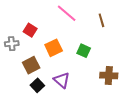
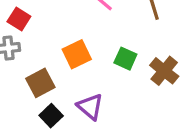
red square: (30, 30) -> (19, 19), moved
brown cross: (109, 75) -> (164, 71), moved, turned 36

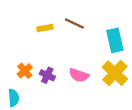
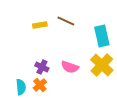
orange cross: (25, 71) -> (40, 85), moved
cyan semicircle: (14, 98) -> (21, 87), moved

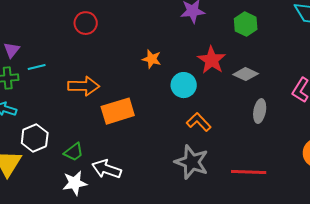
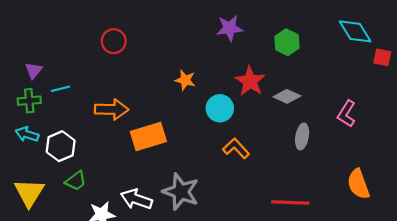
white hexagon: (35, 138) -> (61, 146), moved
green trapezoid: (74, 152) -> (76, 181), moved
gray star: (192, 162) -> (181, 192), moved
* * *
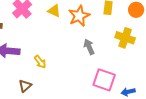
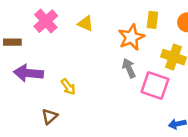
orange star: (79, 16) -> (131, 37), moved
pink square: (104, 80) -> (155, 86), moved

**Task**.
Search the entries for the string "orange" and copy each line where it occurs.

**Expected answer**.
orange cross: (25, 71) -> (40, 85), moved
orange star: (79, 16) -> (131, 37), moved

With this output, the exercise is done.